* **What is needed**: Set down the entries below exactly; drop the pictures.

* **Available data**:
===

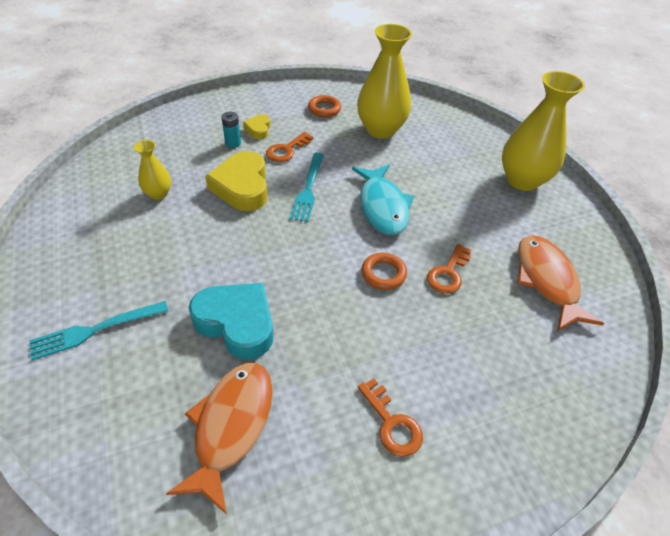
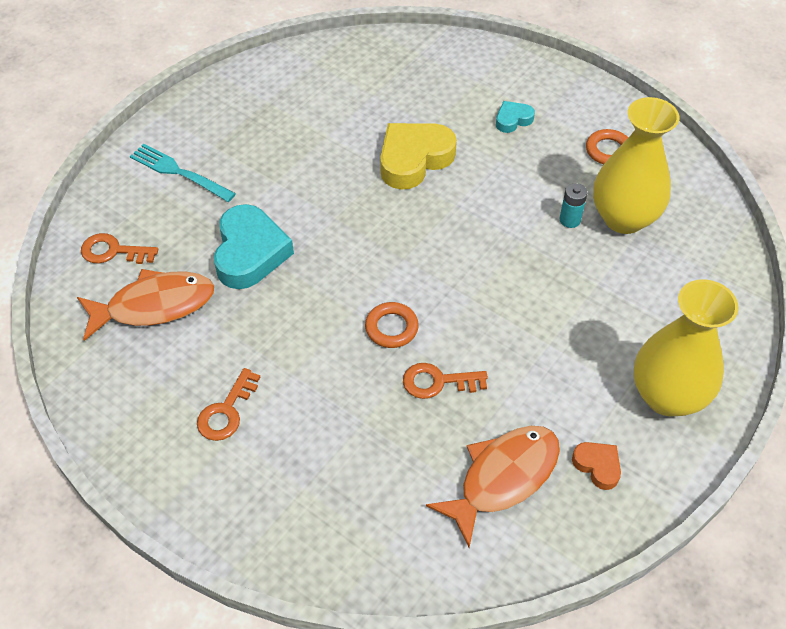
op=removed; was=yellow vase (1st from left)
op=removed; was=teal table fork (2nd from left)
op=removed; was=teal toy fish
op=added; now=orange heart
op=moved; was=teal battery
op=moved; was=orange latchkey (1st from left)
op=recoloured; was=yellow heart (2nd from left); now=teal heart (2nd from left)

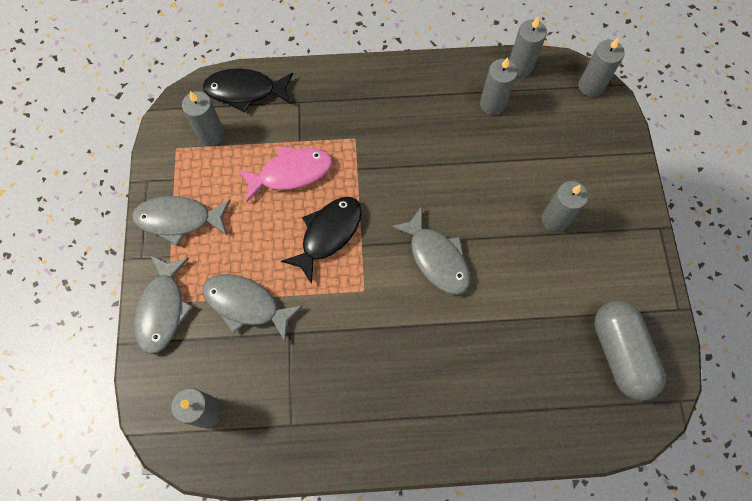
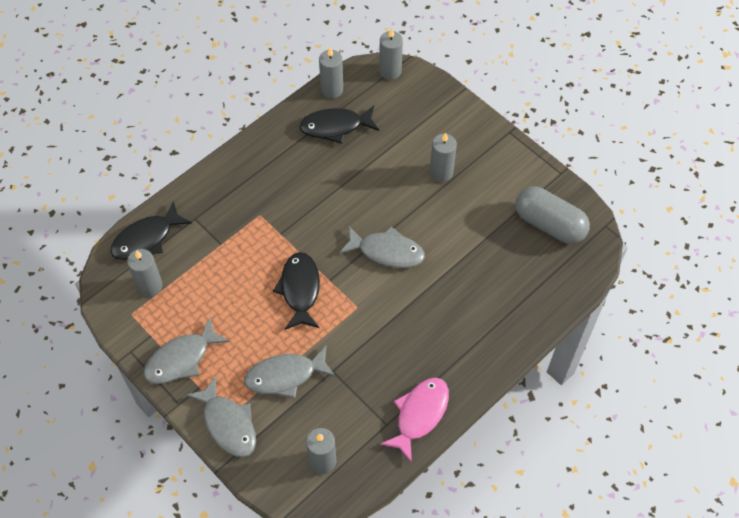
op=moved; was=pink toy fish
op=replaced; was=ash-grey candle (3rd from left); now=ebony toy fish (3rd from left)

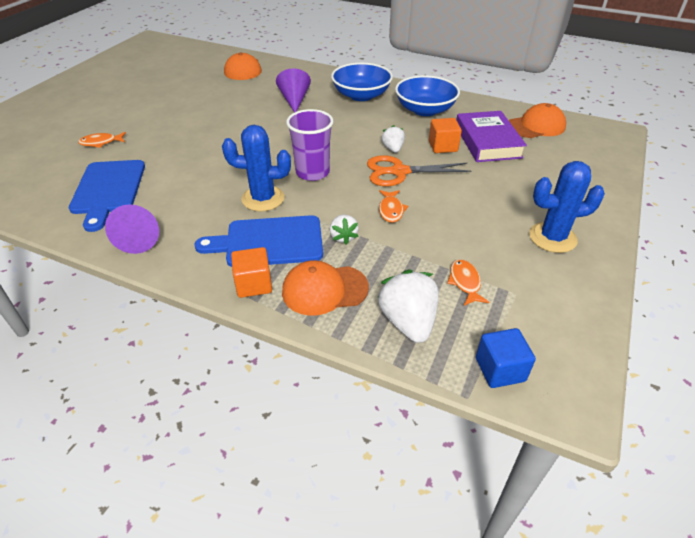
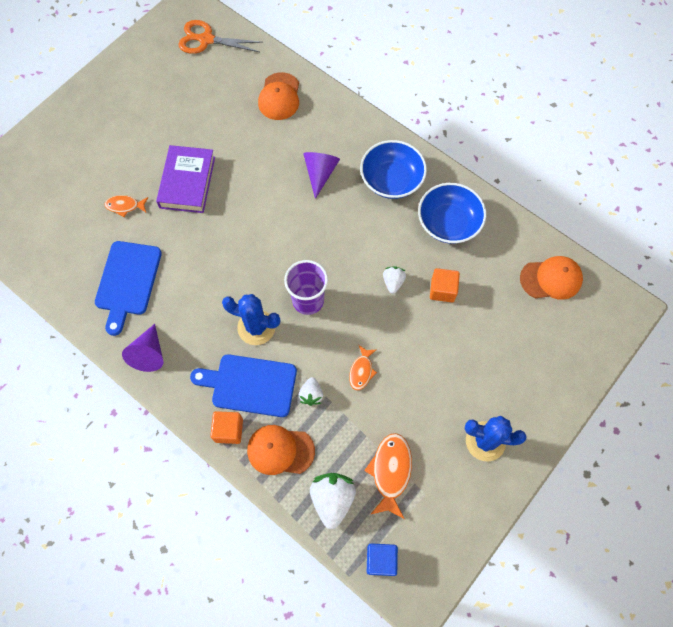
op=moved; was=orange pair of scissors
op=moved; was=purple hardcover
op=resized; was=orange toy fish (3rd from left); ratio=1.68

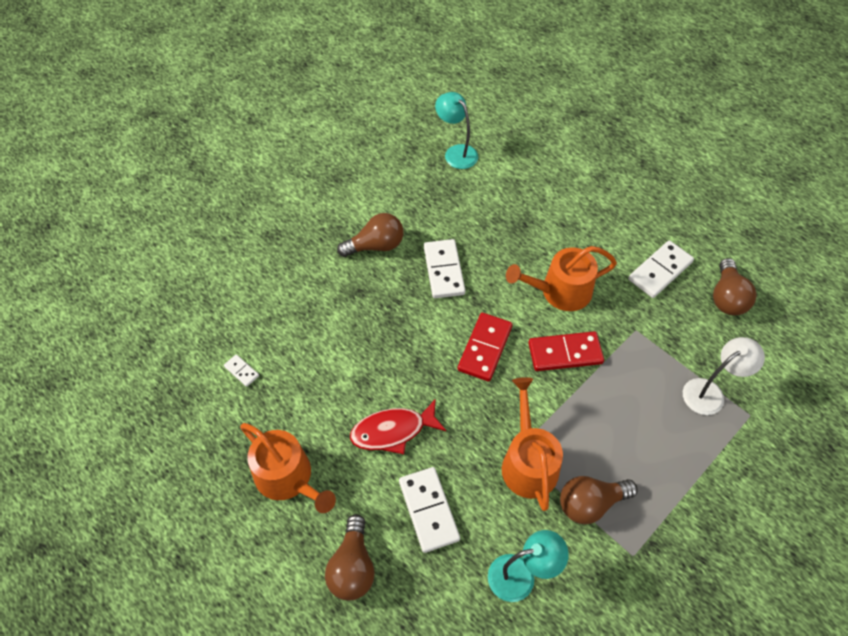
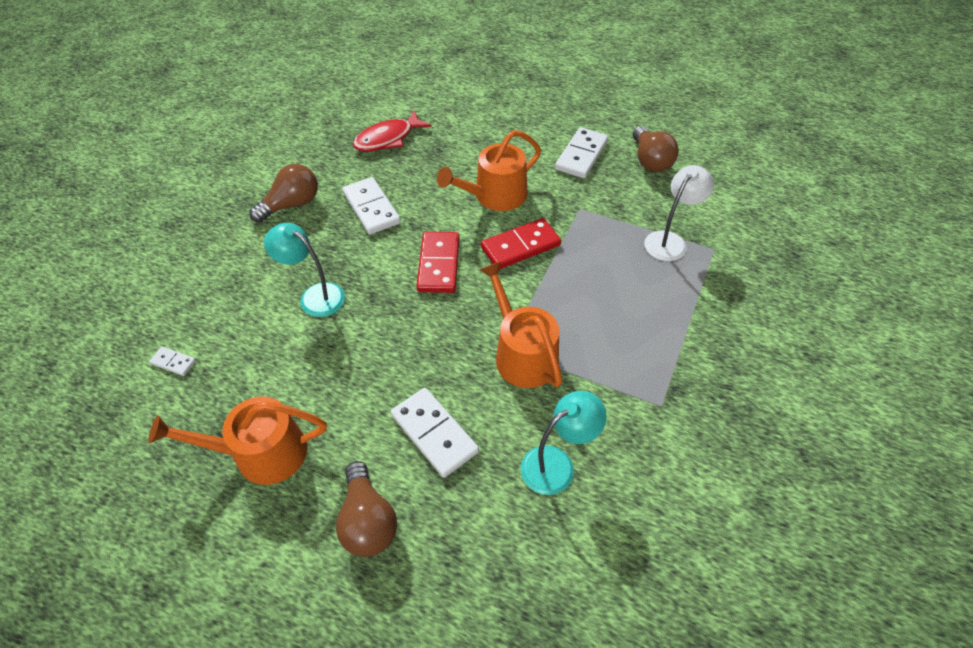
op=removed; was=dark brown lightbulb (3rd from left)
op=moved; was=scarlet toy fish
op=moved; was=teal desk lamp (1st from left)
op=turned; was=orange sprinkling can (1st from left); clockwise=150

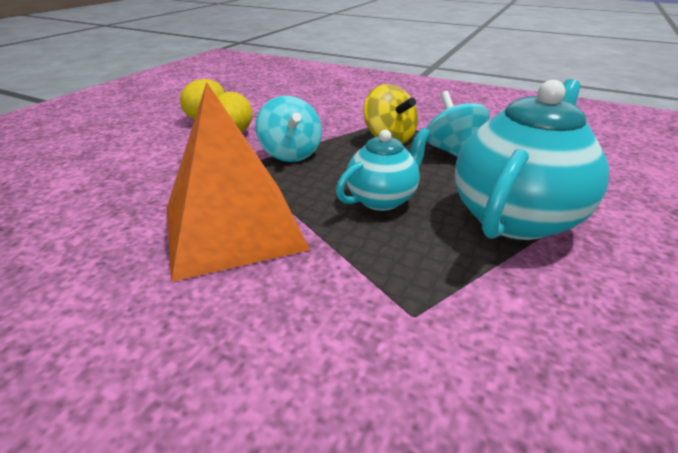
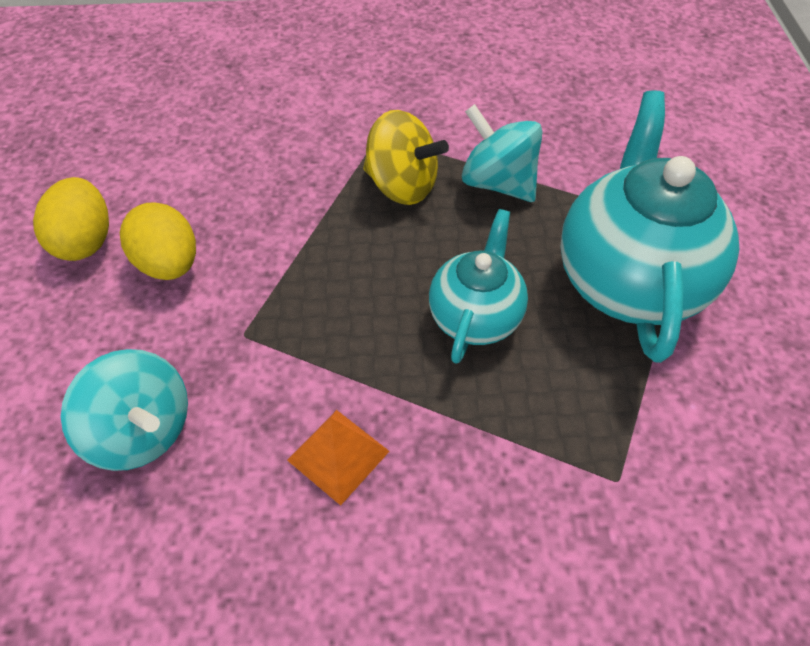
op=moved; was=teal spinning top (1st from left)
op=resized; was=orange pyramid shape; ratio=0.43

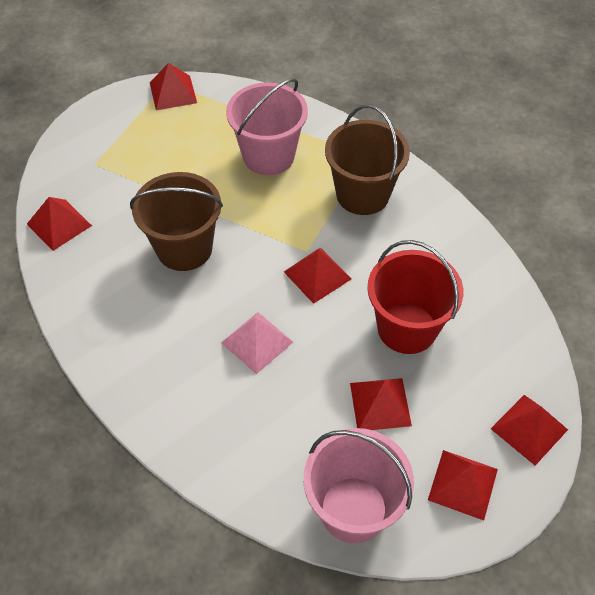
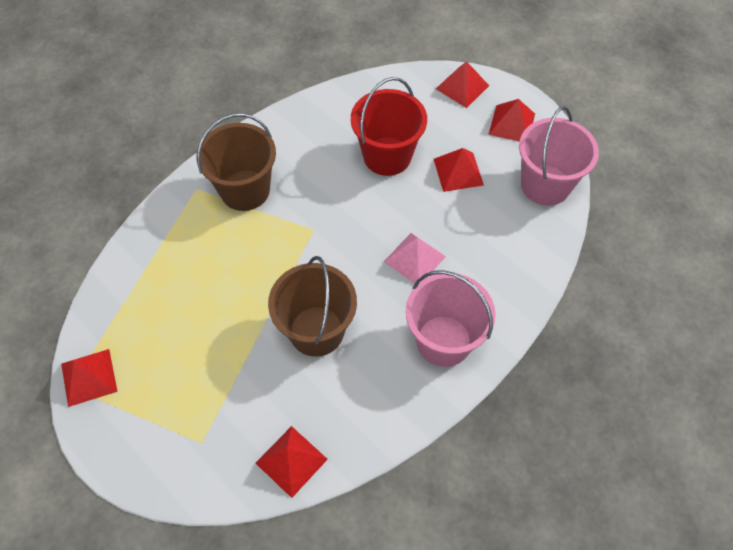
op=removed; was=scarlet pyramid shape (3rd from left)
op=moved; was=pink bucket (1st from left)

===

* **Result**:
op=removed; was=yellow vase (1st from left)
op=removed; was=teal table fork (2nd from left)
op=removed; was=teal toy fish
op=added; now=orange heart
op=moved; was=teal battery
op=moved; was=orange latchkey (1st from left)
op=recoloured; was=yellow heart (2nd from left); now=teal heart (2nd from left)

op=moved; was=pink toy fish
op=replaced; was=ash-grey candle (3rd from left); now=ebony toy fish (3rd from left)

op=moved; was=orange pair of scissors
op=moved; was=purple hardcover
op=resized; was=orange toy fish (3rd from left); ratio=1.68

op=removed; was=dark brown lightbulb (3rd from left)
op=moved; was=scarlet toy fish
op=moved; was=teal desk lamp (1st from left)
op=turned; was=orange sprinkling can (1st from left); clockwise=150

op=moved; was=teal spinning top (1st from left)
op=resized; was=orange pyramid shape; ratio=0.43

op=removed; was=scarlet pyramid shape (3rd from left)
op=moved; was=pink bucket (1st from left)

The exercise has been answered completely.